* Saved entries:
++++++

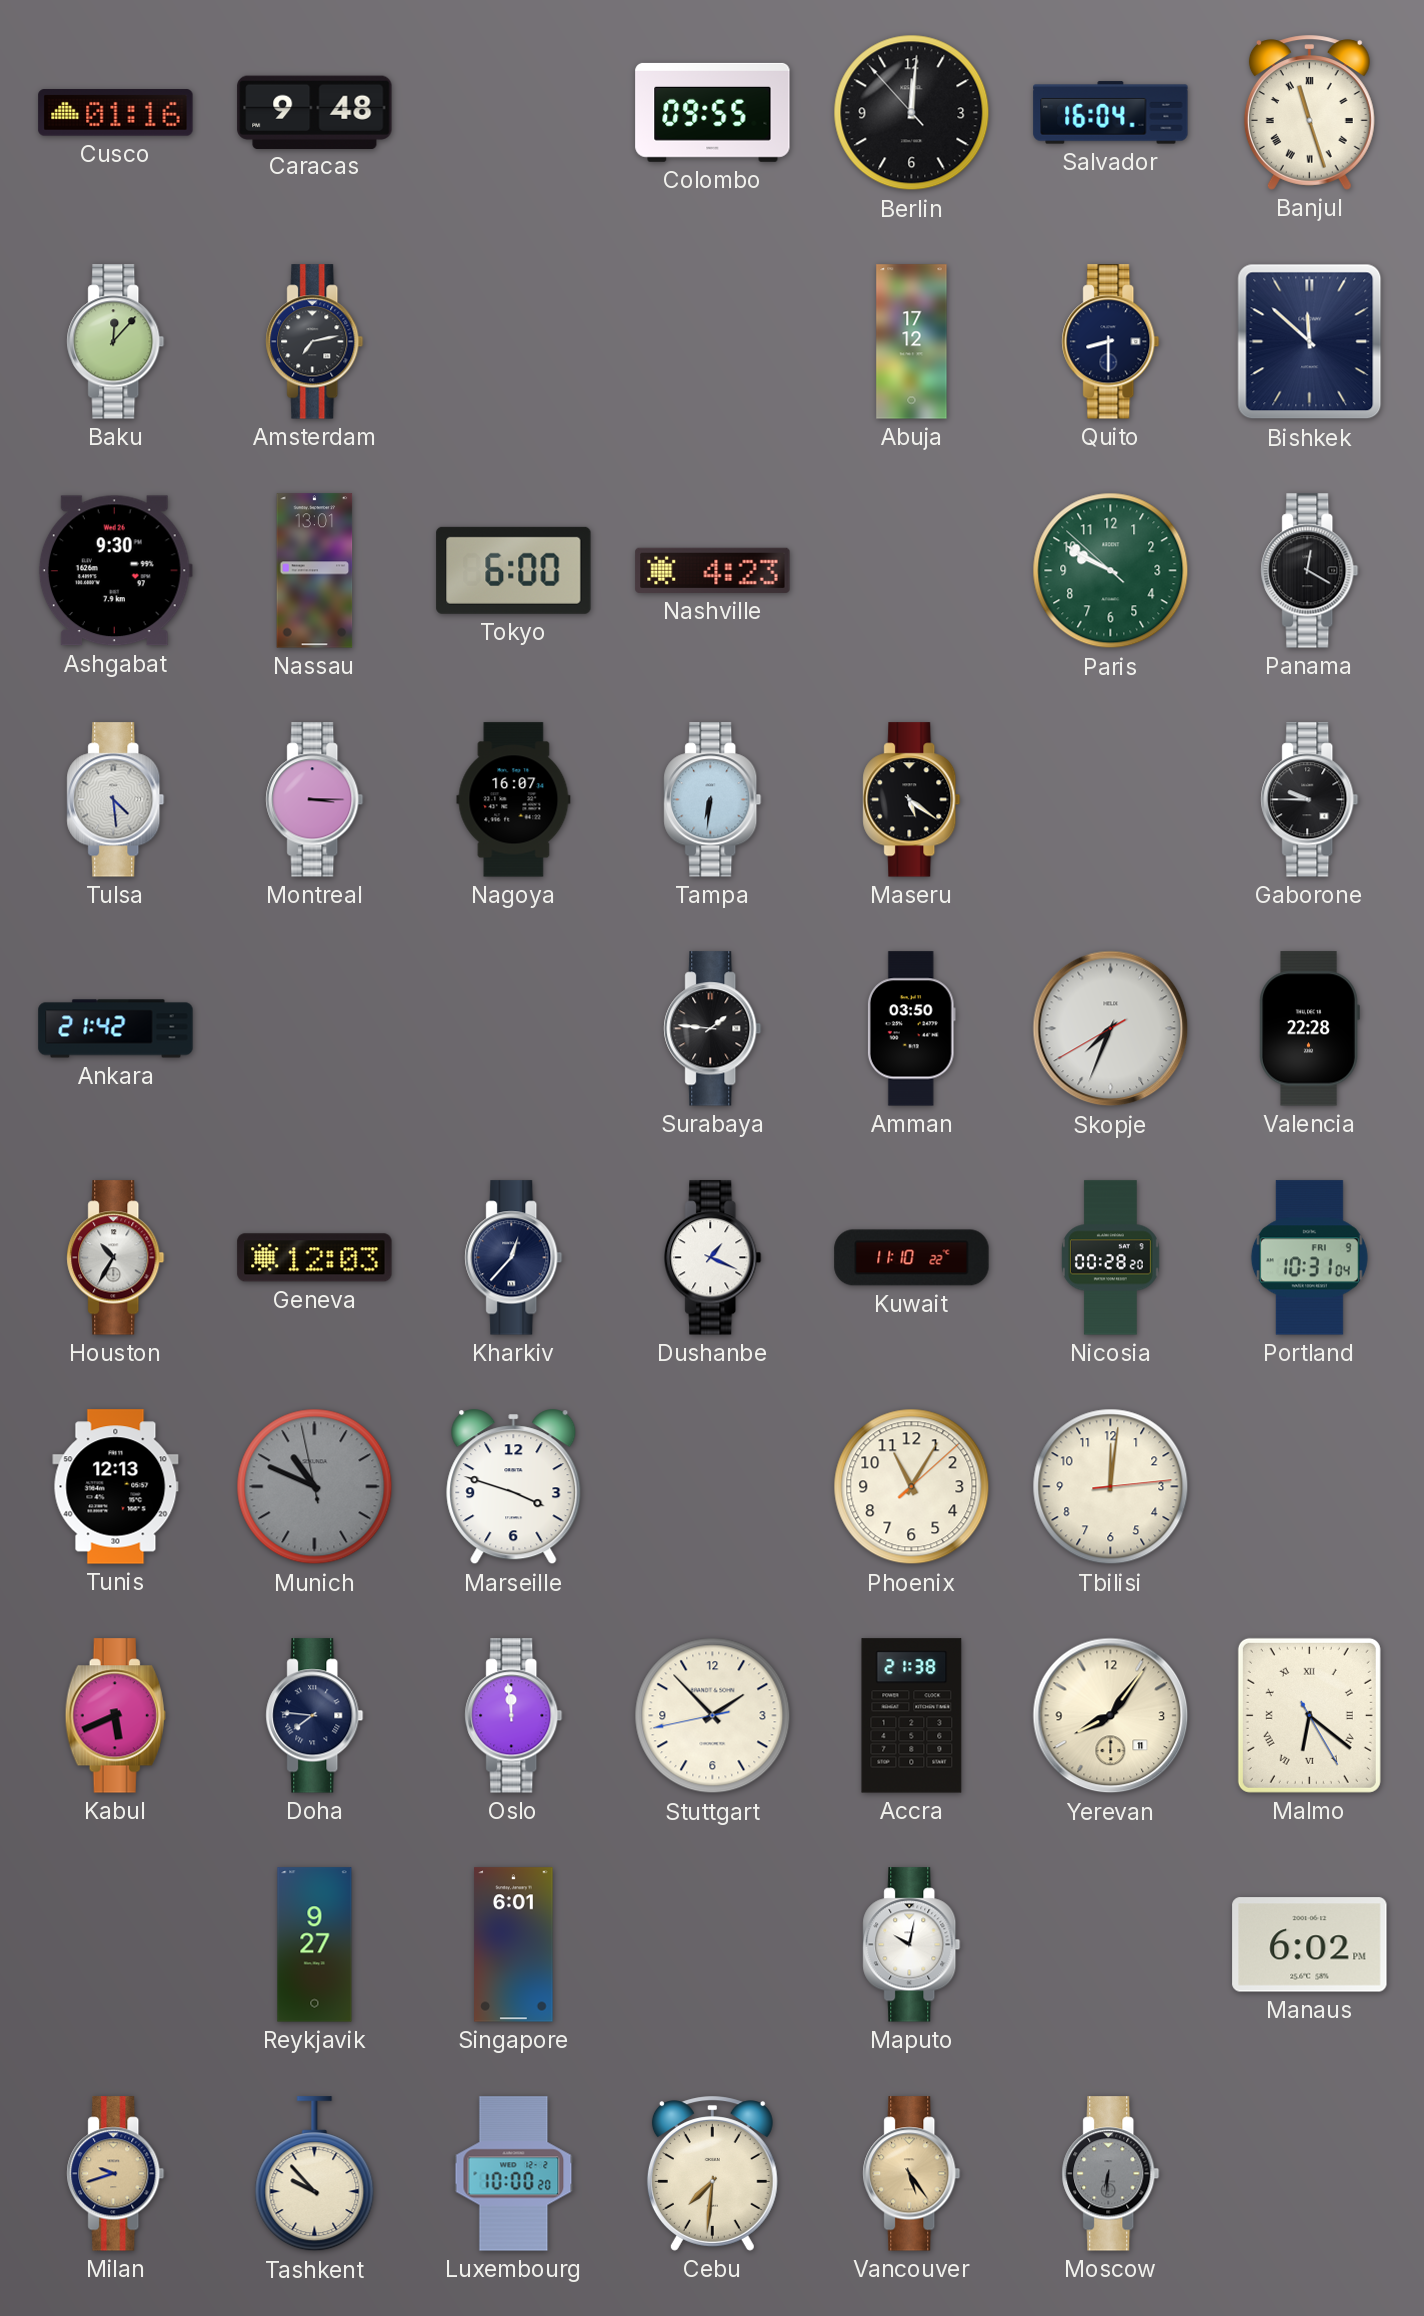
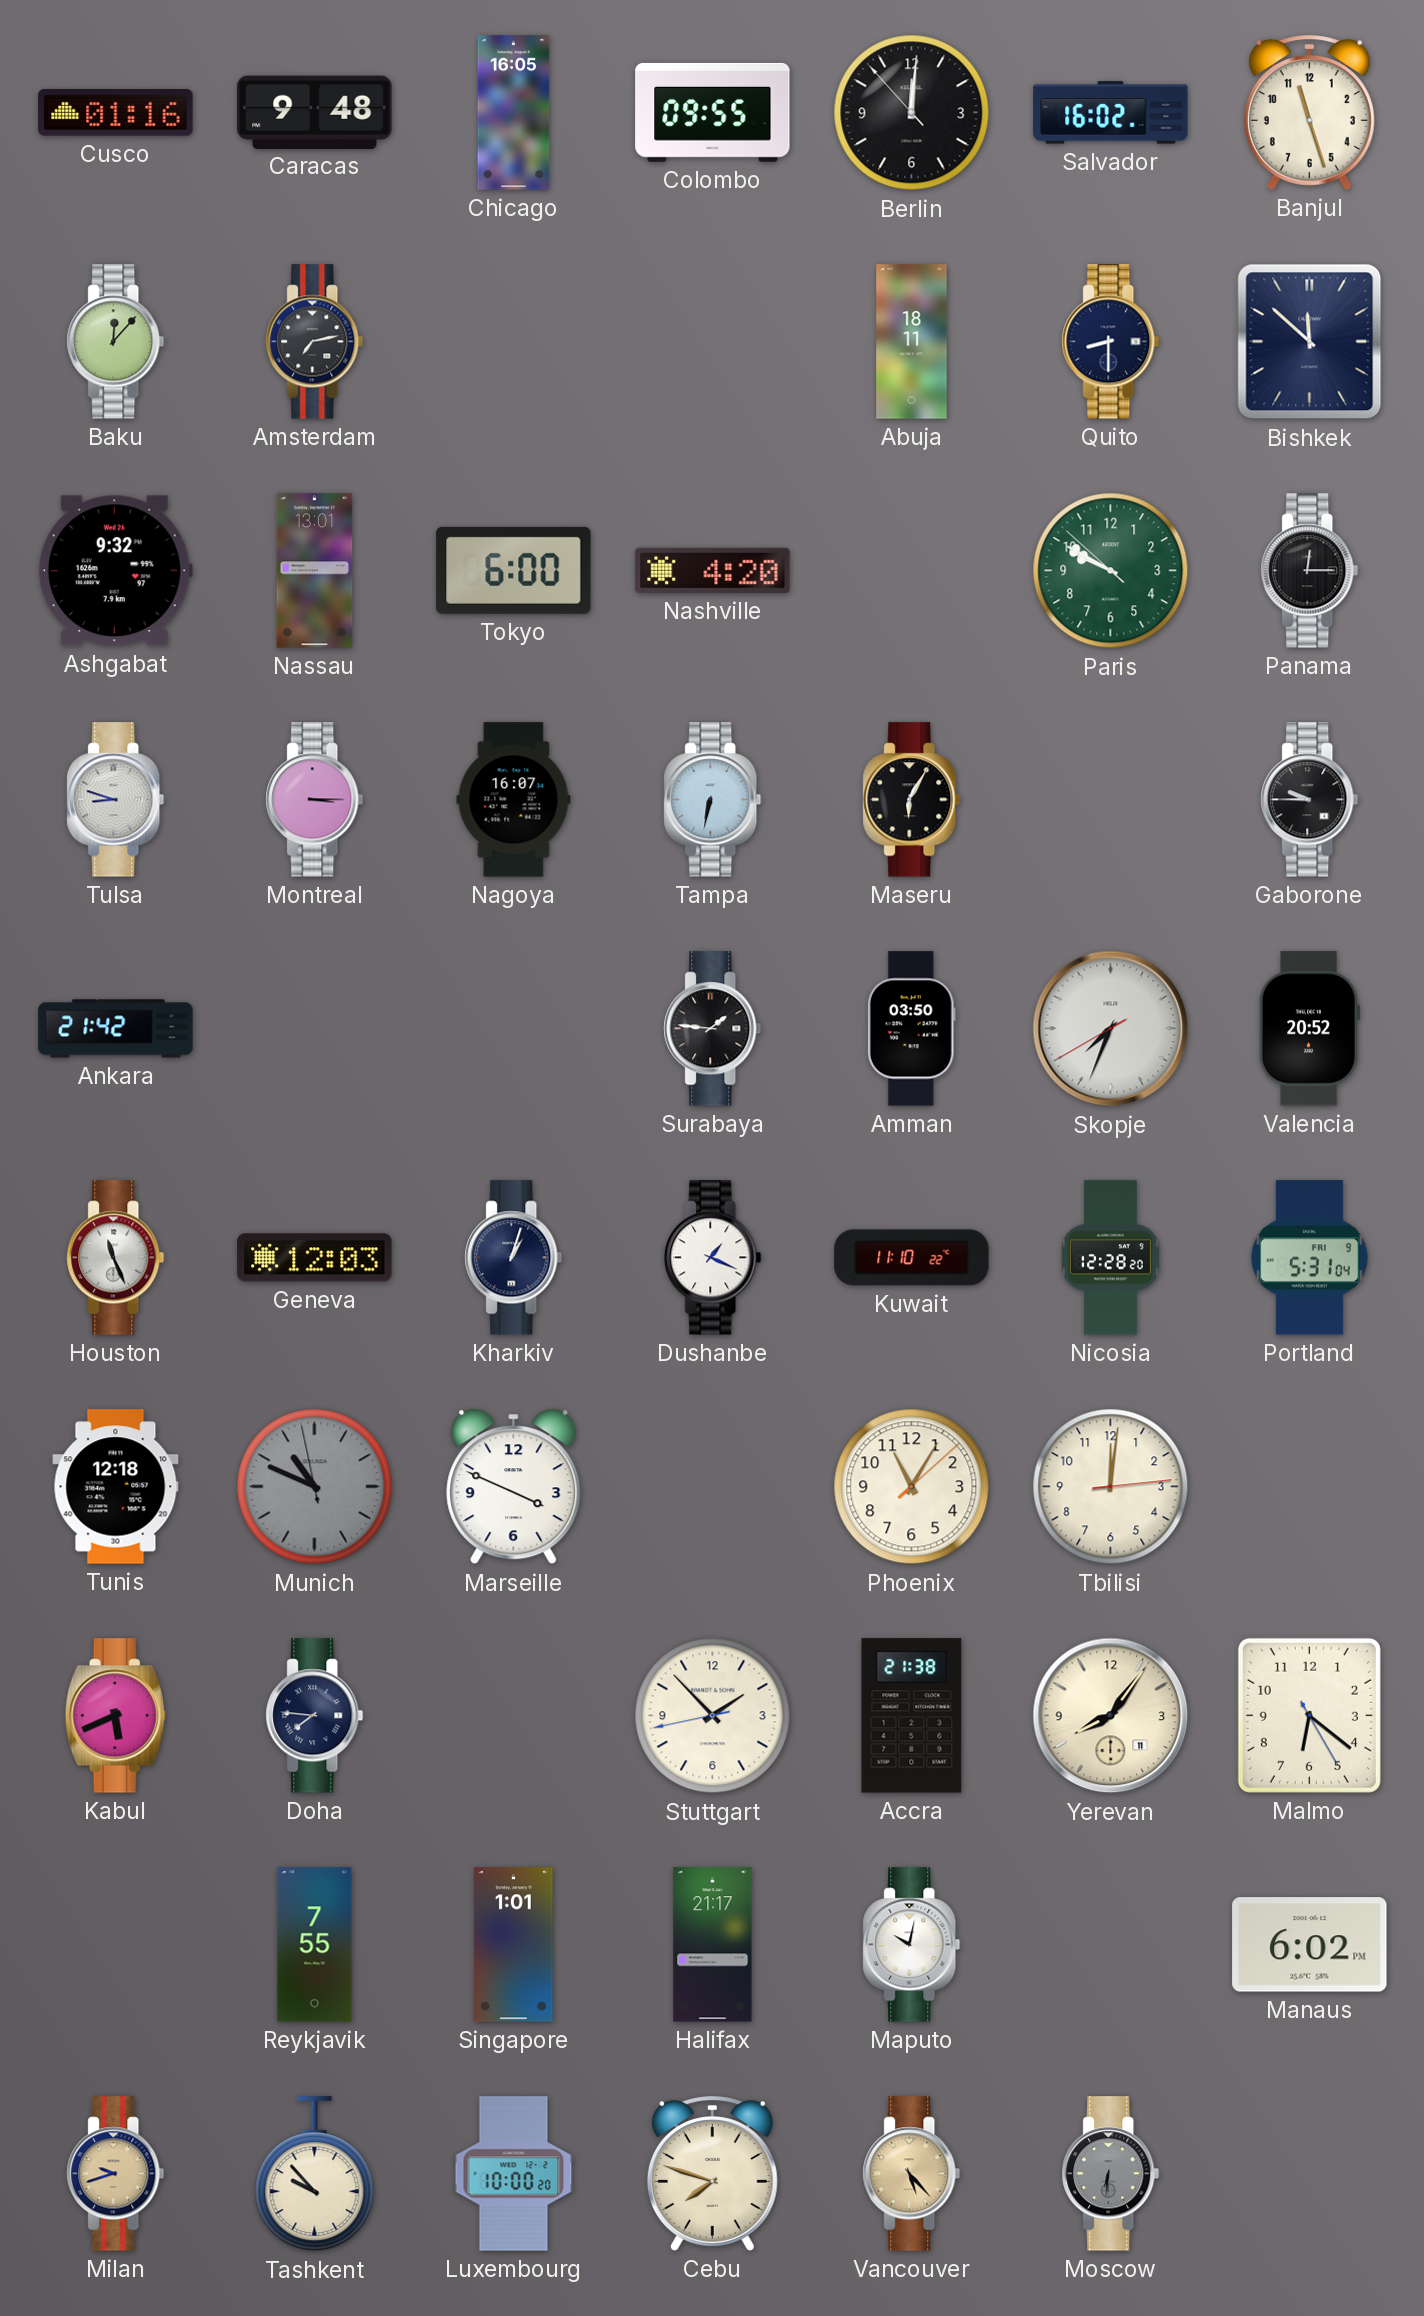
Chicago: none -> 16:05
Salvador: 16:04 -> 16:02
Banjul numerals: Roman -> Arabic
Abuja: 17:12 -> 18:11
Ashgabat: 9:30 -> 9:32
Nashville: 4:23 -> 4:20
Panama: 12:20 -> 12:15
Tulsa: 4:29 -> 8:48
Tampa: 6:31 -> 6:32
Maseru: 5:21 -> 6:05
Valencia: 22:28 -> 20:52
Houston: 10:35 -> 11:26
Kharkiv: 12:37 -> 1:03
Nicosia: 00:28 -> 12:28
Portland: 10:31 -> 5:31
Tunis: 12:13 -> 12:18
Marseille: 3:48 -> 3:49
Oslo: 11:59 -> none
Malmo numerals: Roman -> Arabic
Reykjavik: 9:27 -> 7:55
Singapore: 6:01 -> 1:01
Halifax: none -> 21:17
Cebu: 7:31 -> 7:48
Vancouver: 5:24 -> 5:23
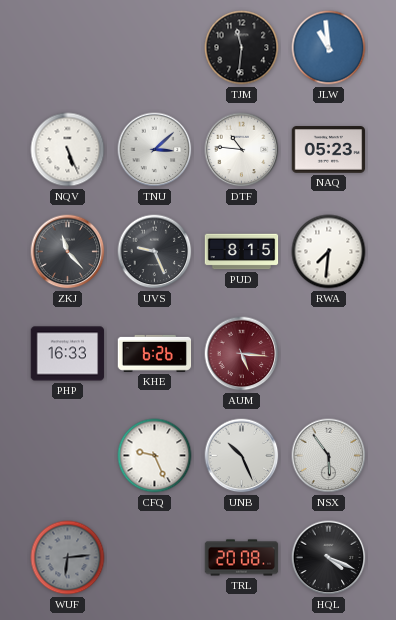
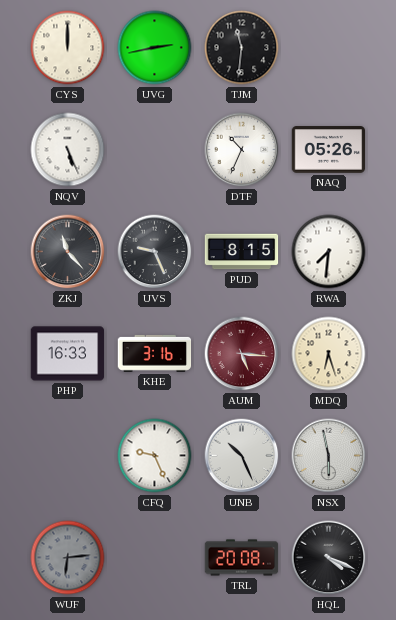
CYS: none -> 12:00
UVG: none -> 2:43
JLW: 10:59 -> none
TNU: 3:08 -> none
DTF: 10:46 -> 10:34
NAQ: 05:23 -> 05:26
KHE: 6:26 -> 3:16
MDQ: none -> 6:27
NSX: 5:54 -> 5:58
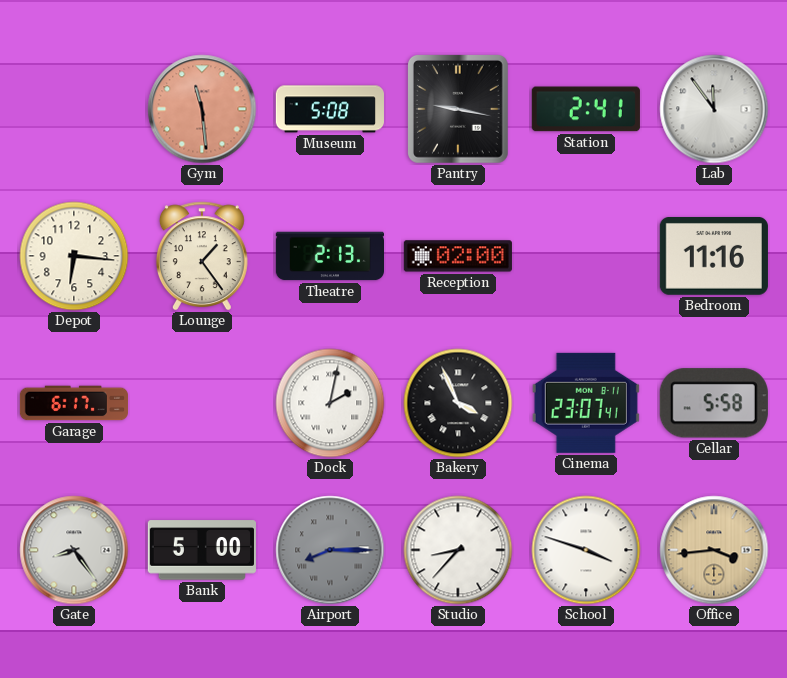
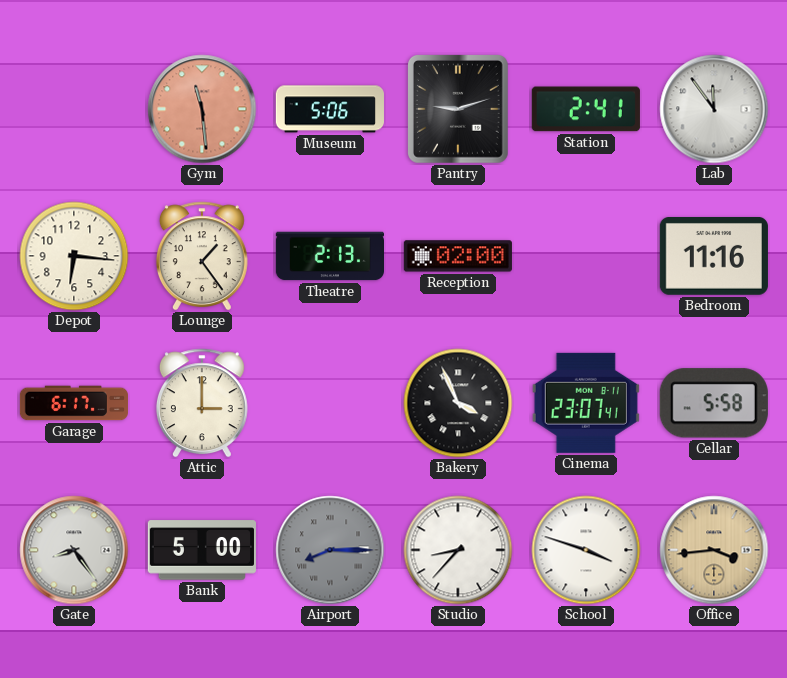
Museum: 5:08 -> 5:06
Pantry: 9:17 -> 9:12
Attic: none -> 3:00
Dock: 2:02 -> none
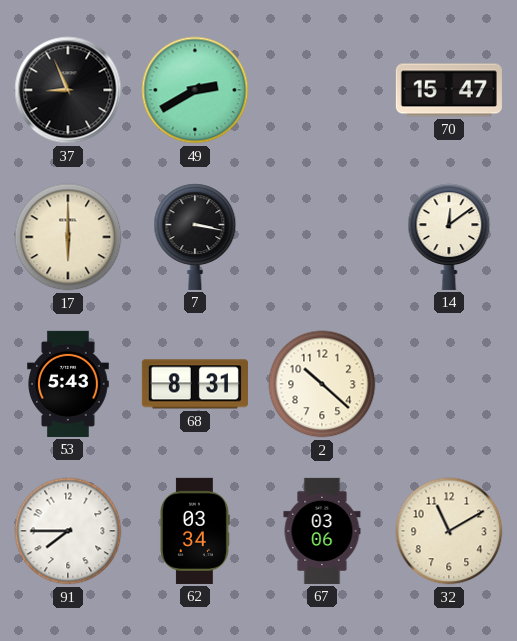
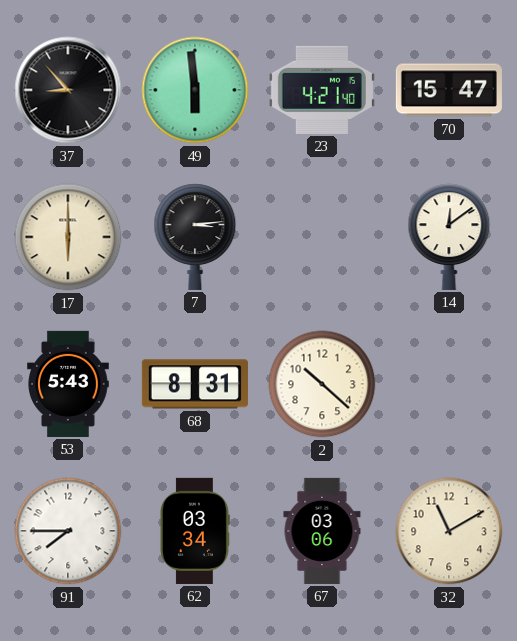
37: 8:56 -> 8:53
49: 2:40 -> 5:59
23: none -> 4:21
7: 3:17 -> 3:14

++++++

Rewrite the text lines of the items above, substituting "blank" for every "none" and changing nothing else. Omit the picture lines from your answer.

Chicago: blank -> 16:05
Salvador: 16:04 -> 16:02
Banjul numerals: Roman -> Arabic
Abuja: 17:12 -> 18:11
Ashgabat: 9:30 -> 9:32
Nashville: 4:23 -> 4:20
Panama: 12:20 -> 12:15
Tulsa: 4:29 -> 8:48
Tampa: 6:31 -> 6:32
Maseru: 5:21 -> 6:05
Valencia: 22:28 -> 20:52
Houston: 10:35 -> 11:26
Kharkiv: 12:37 -> 1:03
Nicosia: 00:28 -> 12:28
Portland: 10:31 -> 5:31
Tunis: 12:13 -> 12:18
Marseille: 3:48 -> 3:49
Oslo: 11:59 -> blank
Malmo numerals: Roman -> Arabic
Reykjavik: 9:27 -> 7:55
Singapore: 6:01 -> 1:01
Halifax: blank -> 21:17
Cebu: 7:31 -> 7:48
Vancouver: 5:24 -> 5:23
CYS: blank -> 12:00
UVG: blank -> 2:43
JLW: 10:59 -> blank
TNU: 3:08 -> blank
DTF: 10:46 -> 10:34
NAQ: 05:23 -> 05:26
KHE: 6:26 -> 3:16
MDQ: blank -> 6:27
NSX: 5:54 -> 5:58
Museum: 5:08 -> 5:06
Pantry: 9:17 -> 9:12
Attic: blank -> 3:00
Dock: 2:02 -> blank
37: 8:56 -> 8:53
49: 2:40 -> 5:59
23: blank -> 4:21
7: 3:17 -> 3:14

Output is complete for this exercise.